▶ **Problem requirements**:
Look for the word "none" in the material below, then report each line where it occurs.

▶ **Source material**:
*** Begin section ***

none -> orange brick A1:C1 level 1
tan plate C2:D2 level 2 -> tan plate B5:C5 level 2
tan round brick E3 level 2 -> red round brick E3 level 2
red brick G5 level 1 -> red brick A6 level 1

*** End section ***
*** Begin section ***

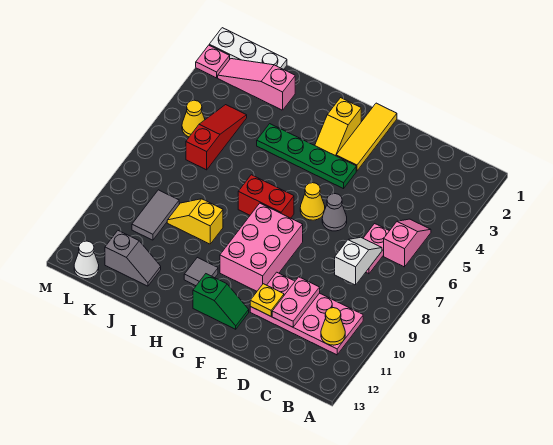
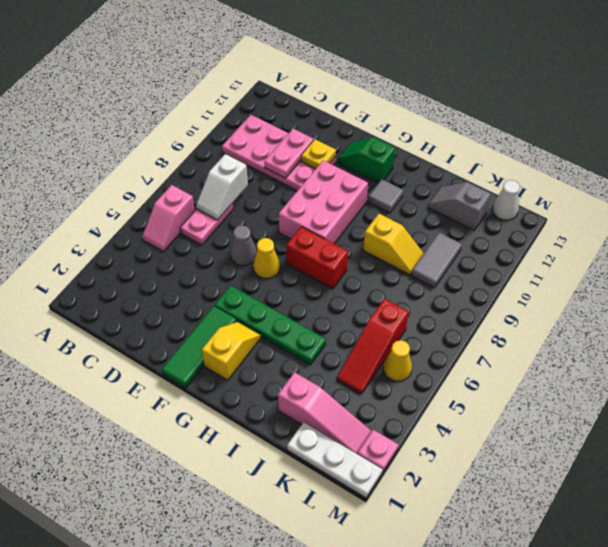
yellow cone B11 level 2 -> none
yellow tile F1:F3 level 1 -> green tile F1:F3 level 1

*** End section ***

▶ **Final answer**:
none -> orange brick A1:C1 level 1
yellow cone B11 level 2 -> none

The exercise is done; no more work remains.